==== Source material ====

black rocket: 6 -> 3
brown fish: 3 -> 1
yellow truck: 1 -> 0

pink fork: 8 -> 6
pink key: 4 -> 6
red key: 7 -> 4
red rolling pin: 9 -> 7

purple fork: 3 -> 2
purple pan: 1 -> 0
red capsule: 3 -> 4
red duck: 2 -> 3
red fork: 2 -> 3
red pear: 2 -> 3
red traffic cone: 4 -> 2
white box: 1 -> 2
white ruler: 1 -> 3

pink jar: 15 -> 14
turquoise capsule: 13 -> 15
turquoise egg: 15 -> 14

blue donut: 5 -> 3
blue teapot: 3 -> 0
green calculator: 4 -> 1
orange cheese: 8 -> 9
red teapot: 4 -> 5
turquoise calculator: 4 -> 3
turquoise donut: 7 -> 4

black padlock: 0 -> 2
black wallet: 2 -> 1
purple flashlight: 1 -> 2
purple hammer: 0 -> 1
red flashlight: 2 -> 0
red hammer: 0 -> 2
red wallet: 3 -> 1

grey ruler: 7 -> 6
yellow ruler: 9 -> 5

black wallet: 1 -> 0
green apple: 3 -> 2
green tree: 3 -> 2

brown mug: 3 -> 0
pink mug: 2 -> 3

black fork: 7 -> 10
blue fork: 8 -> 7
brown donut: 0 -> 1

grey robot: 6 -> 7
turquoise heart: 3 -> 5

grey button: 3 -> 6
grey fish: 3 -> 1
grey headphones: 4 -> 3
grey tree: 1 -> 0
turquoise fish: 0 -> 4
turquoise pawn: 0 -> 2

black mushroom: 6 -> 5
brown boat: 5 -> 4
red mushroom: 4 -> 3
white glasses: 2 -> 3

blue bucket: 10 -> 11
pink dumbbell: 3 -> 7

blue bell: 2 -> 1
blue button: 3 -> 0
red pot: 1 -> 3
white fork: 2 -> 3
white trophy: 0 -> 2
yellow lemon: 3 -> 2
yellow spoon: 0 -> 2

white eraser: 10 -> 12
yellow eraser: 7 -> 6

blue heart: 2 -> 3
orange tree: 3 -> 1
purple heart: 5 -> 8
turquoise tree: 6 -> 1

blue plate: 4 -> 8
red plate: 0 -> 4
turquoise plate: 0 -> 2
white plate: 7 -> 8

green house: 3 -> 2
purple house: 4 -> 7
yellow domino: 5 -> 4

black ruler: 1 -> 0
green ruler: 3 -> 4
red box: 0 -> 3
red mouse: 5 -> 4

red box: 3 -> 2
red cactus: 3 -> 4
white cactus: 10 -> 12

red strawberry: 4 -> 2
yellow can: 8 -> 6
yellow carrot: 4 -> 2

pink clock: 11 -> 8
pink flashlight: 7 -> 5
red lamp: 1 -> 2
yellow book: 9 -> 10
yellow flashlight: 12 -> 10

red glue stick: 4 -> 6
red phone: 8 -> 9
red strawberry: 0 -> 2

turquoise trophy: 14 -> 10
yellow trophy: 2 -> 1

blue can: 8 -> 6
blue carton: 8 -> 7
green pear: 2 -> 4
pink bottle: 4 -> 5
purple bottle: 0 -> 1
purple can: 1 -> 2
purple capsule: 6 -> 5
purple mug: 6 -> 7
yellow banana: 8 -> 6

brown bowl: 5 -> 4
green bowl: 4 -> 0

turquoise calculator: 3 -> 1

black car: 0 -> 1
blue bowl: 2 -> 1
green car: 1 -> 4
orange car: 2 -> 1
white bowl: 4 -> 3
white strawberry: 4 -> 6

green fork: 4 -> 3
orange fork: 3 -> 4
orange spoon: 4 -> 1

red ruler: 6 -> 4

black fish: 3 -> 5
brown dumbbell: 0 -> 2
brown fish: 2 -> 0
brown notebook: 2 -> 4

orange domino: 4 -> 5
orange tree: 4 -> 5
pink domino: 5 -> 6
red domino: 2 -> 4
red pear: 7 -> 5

====

Stop at the line containing "brown bowl: 5 -> 4". Please print exactly every line before it from the start of the records, plus that line itself, and nothing else.

## [Task response]
black rocket: 6 -> 3
brown fish: 3 -> 1
yellow truck: 1 -> 0

pink fork: 8 -> 6
pink key: 4 -> 6
red key: 7 -> 4
red rolling pin: 9 -> 7

purple fork: 3 -> 2
purple pan: 1 -> 0
red capsule: 3 -> 4
red duck: 2 -> 3
red fork: 2 -> 3
red pear: 2 -> 3
red traffic cone: 4 -> 2
white box: 1 -> 2
white ruler: 1 -> 3

pink jar: 15 -> 14
turquoise capsule: 13 -> 15
turquoise egg: 15 -> 14

blue donut: 5 -> 3
blue teapot: 3 -> 0
green calculator: 4 -> 1
orange cheese: 8 -> 9
red teapot: 4 -> 5
turquoise calculator: 4 -> 3
turquoise donut: 7 -> 4

black padlock: 0 -> 2
black wallet: 2 -> 1
purple flashlight: 1 -> 2
purple hammer: 0 -> 1
red flashlight: 2 -> 0
red hammer: 0 -> 2
red wallet: 3 -> 1

grey ruler: 7 -> 6
yellow ruler: 9 -> 5

black wallet: 1 -> 0
green apple: 3 -> 2
green tree: 3 -> 2

brown mug: 3 -> 0
pink mug: 2 -> 3

black fork: 7 -> 10
blue fork: 8 -> 7
brown donut: 0 -> 1

grey robot: 6 -> 7
turquoise heart: 3 -> 5

grey button: 3 -> 6
grey fish: 3 -> 1
grey headphones: 4 -> 3
grey tree: 1 -> 0
turquoise fish: 0 -> 4
turquoise pawn: 0 -> 2

black mushroom: 6 -> 5
brown boat: 5 -> 4
red mushroom: 4 -> 3
white glasses: 2 -> 3

blue bucket: 10 -> 11
pink dumbbell: 3 -> 7

blue bell: 2 -> 1
blue button: 3 -> 0
red pot: 1 -> 3
white fork: 2 -> 3
white trophy: 0 -> 2
yellow lemon: 3 -> 2
yellow spoon: 0 -> 2

white eraser: 10 -> 12
yellow eraser: 7 -> 6

blue heart: 2 -> 3
orange tree: 3 -> 1
purple heart: 5 -> 8
turquoise tree: 6 -> 1

blue plate: 4 -> 8
red plate: 0 -> 4
turquoise plate: 0 -> 2
white plate: 7 -> 8

green house: 3 -> 2
purple house: 4 -> 7
yellow domino: 5 -> 4

black ruler: 1 -> 0
green ruler: 3 -> 4
red box: 0 -> 3
red mouse: 5 -> 4

red box: 3 -> 2
red cactus: 3 -> 4
white cactus: 10 -> 12

red strawberry: 4 -> 2
yellow can: 8 -> 6
yellow carrot: 4 -> 2

pink clock: 11 -> 8
pink flashlight: 7 -> 5
red lamp: 1 -> 2
yellow book: 9 -> 10
yellow flashlight: 12 -> 10

red glue stick: 4 -> 6
red phone: 8 -> 9
red strawberry: 0 -> 2

turquoise trophy: 14 -> 10
yellow trophy: 2 -> 1

blue can: 8 -> 6
blue carton: 8 -> 7
green pear: 2 -> 4
pink bottle: 4 -> 5
purple bottle: 0 -> 1
purple can: 1 -> 2
purple capsule: 6 -> 5
purple mug: 6 -> 7
yellow banana: 8 -> 6

brown bowl: 5 -> 4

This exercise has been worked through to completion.